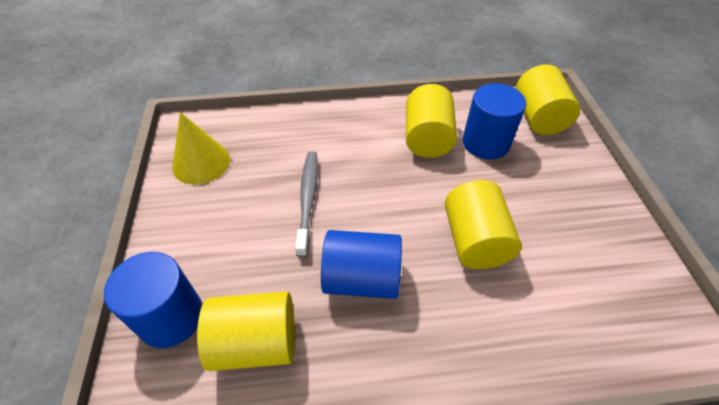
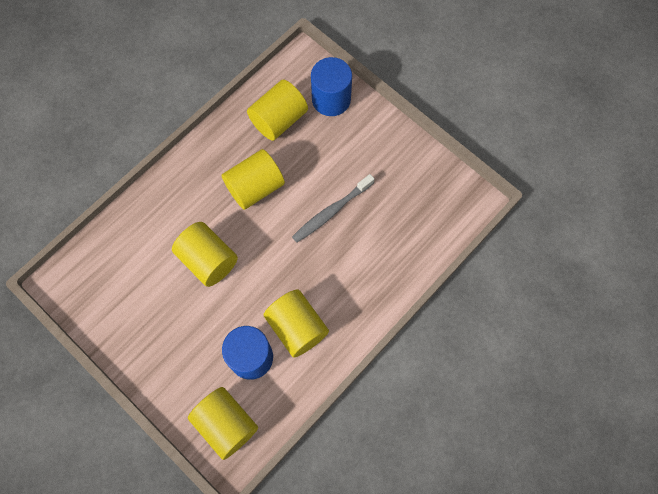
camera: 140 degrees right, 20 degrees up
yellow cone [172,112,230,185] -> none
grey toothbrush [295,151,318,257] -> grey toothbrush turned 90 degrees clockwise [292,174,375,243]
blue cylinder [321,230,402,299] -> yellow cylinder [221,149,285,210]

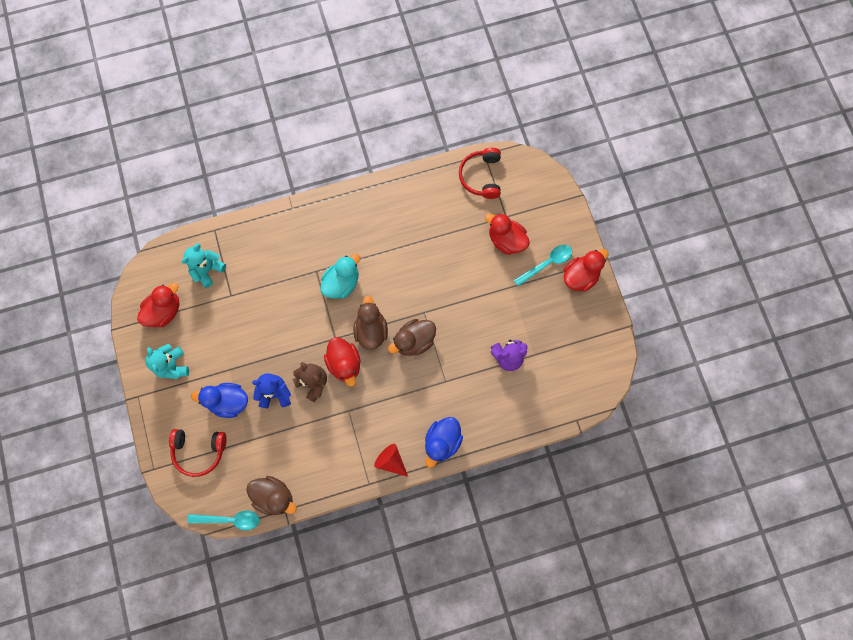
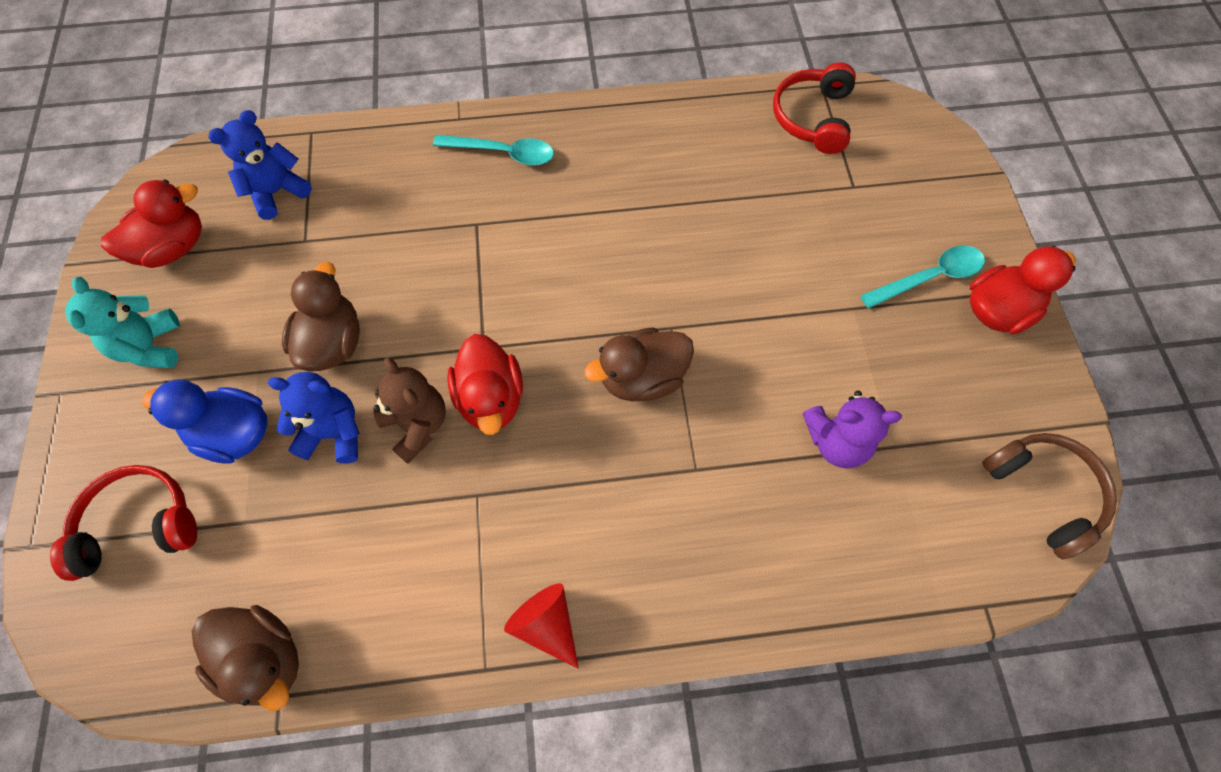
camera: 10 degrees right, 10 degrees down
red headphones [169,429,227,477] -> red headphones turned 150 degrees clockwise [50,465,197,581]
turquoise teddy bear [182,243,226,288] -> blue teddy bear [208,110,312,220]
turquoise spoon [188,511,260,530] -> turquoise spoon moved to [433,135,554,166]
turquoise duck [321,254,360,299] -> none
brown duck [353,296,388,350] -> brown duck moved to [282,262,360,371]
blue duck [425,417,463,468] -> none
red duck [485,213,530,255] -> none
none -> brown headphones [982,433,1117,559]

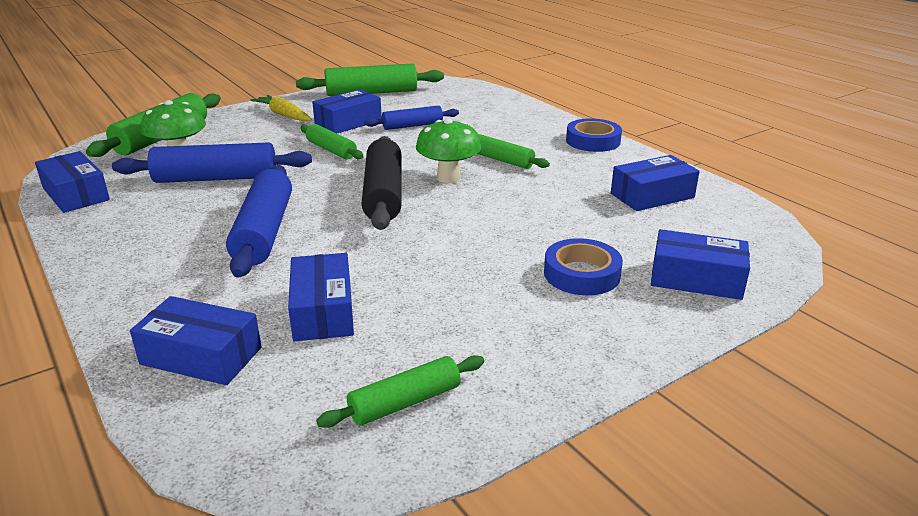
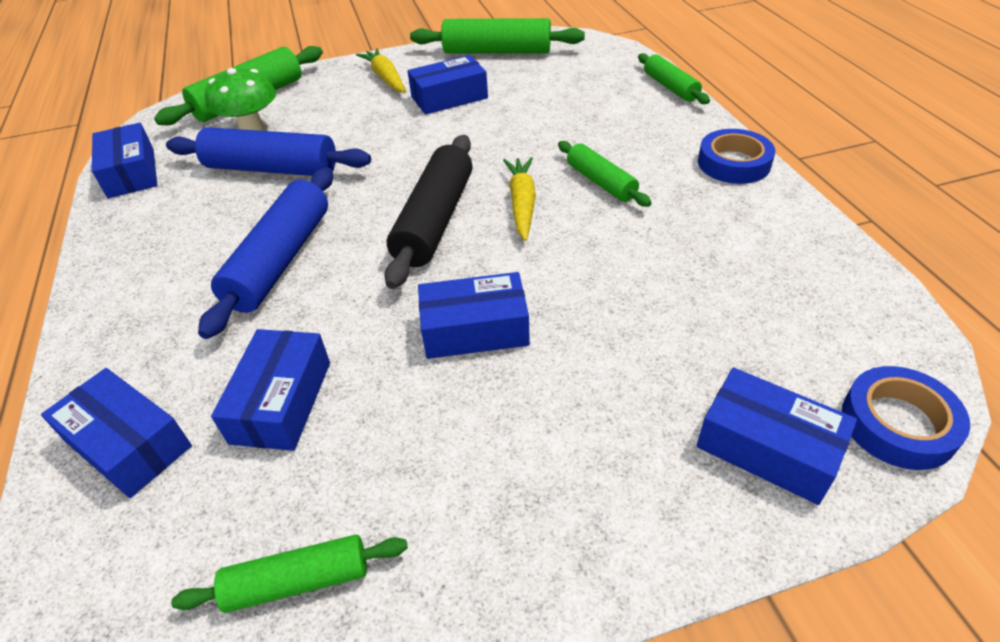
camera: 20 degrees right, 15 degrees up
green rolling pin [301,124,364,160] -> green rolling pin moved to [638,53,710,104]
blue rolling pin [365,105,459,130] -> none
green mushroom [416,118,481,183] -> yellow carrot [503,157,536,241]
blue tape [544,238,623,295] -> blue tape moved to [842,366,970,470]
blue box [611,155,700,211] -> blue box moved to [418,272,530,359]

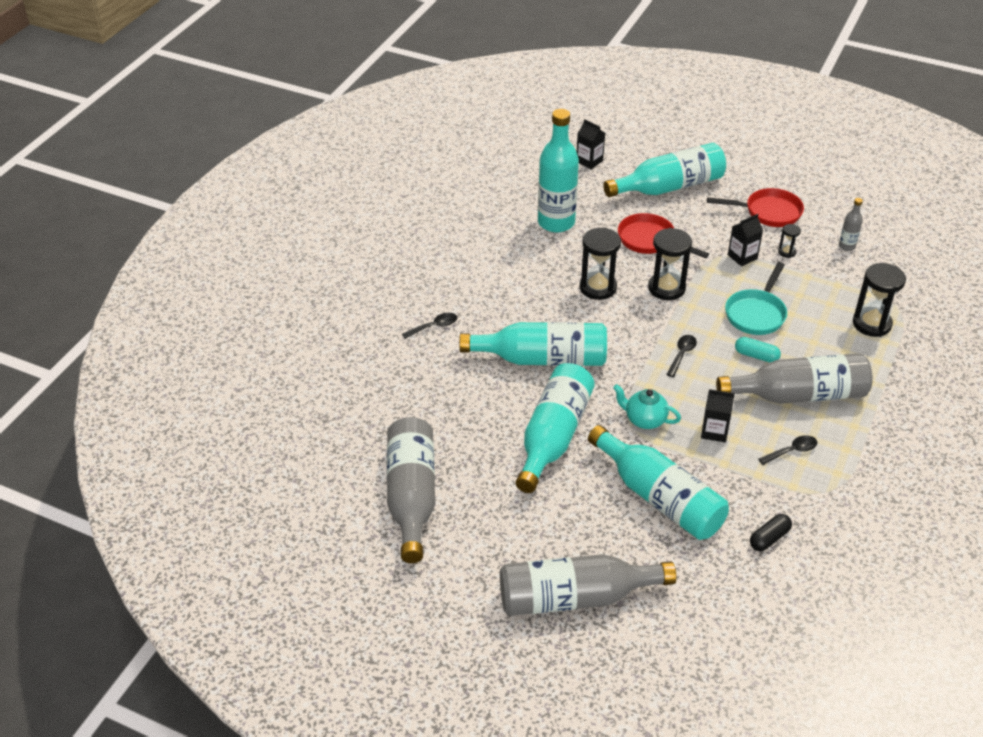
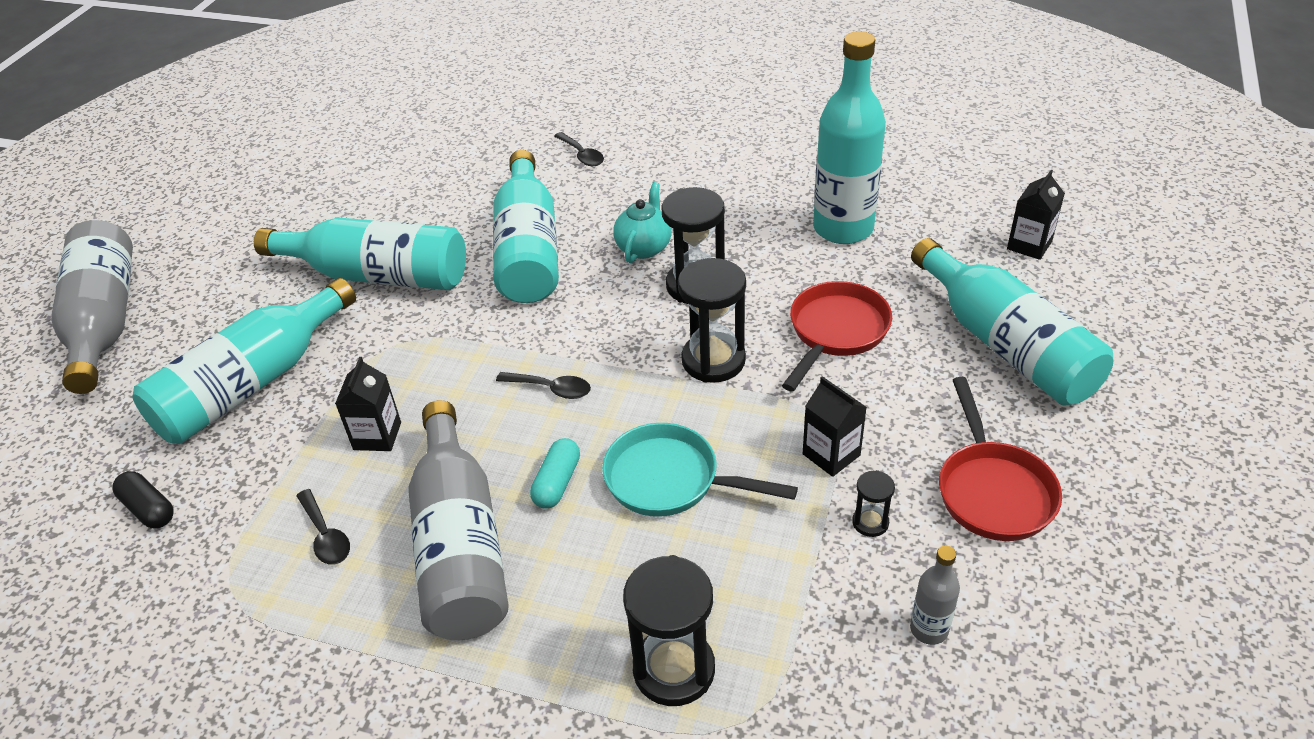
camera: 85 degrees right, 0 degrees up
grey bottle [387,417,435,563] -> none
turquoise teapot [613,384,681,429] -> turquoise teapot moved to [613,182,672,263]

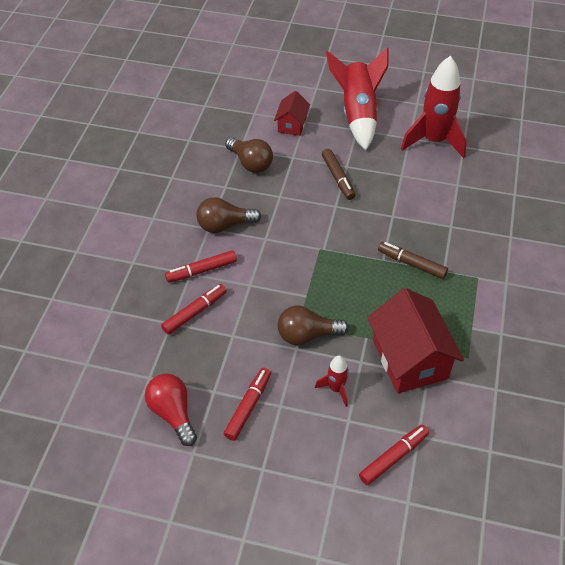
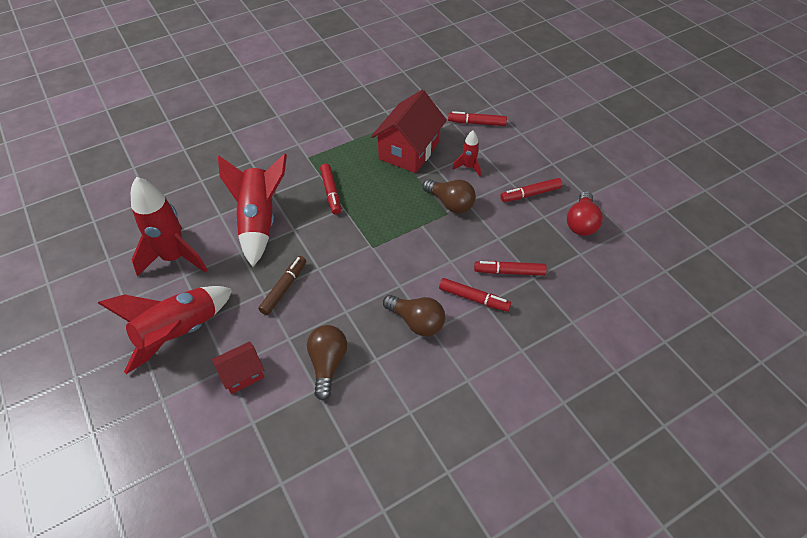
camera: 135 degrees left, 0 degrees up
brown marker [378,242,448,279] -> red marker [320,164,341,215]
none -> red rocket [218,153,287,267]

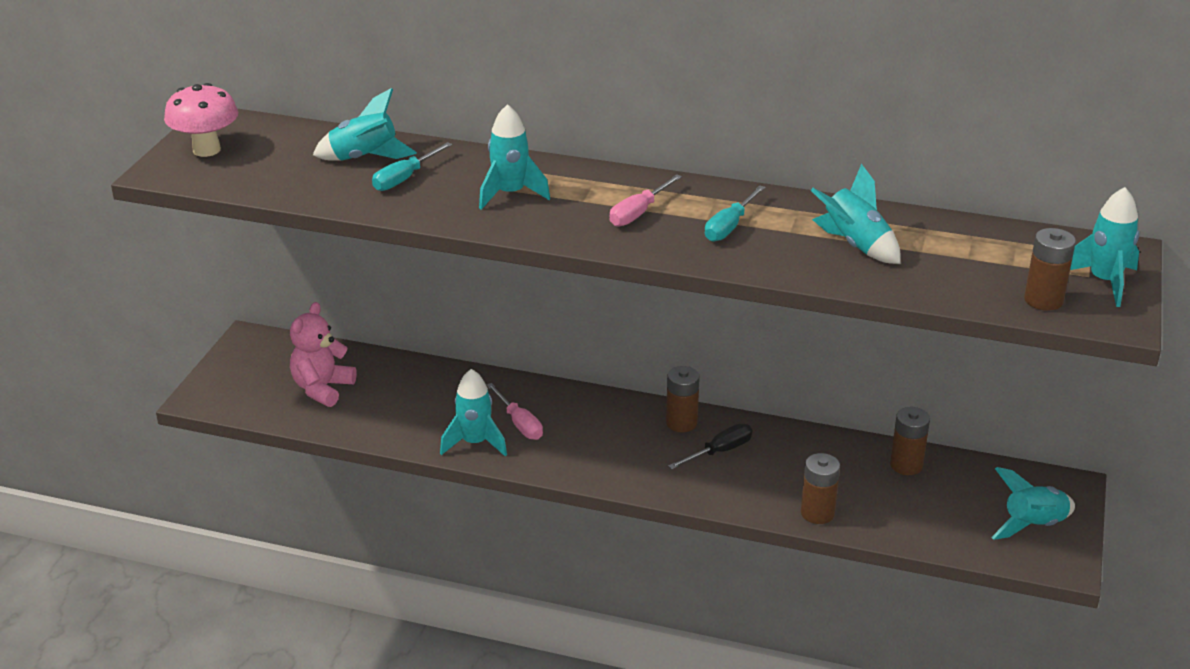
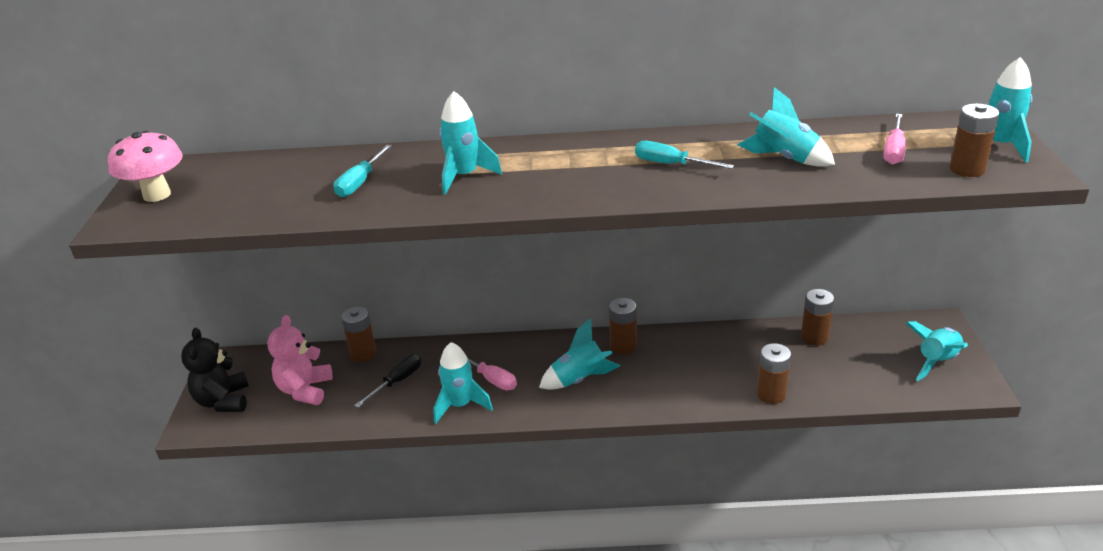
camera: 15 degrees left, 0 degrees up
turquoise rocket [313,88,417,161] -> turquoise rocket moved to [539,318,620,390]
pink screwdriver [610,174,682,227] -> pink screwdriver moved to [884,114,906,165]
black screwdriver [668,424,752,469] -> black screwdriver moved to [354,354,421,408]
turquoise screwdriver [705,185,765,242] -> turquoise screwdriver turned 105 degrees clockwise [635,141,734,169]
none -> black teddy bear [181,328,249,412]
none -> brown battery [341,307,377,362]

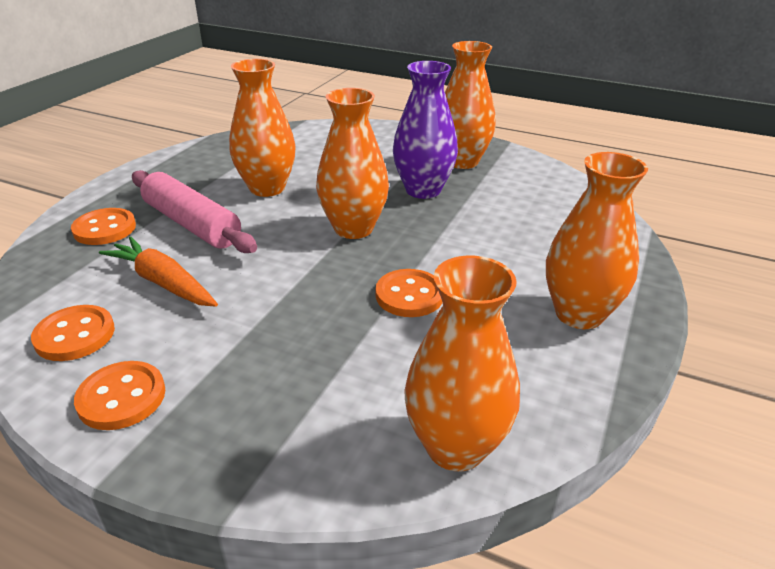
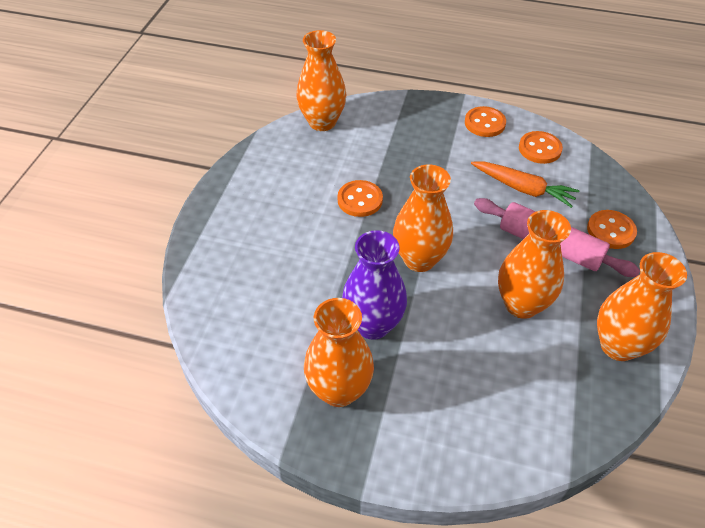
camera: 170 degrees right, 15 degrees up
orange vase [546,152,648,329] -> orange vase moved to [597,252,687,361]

# Exercise
Reproduce the lines above starting at the one with "red duck [485,213,530,255] -> none" and ending at the one with "blue tape [544,238,623,295]", both included, exactly and with no pictures.

# Solution to this task
red duck [485,213,530,255] -> none
none -> brown headphones [982,433,1117,559]

camera: 20 degrees right, 15 degrees up
green rolling pin [301,124,364,160] -> green rolling pin moved to [638,53,710,104]
blue rolling pin [365,105,459,130] -> none
green mushroom [416,118,481,183] -> yellow carrot [503,157,536,241]
blue tape [544,238,623,295] -> blue tape moved to [842,366,970,470]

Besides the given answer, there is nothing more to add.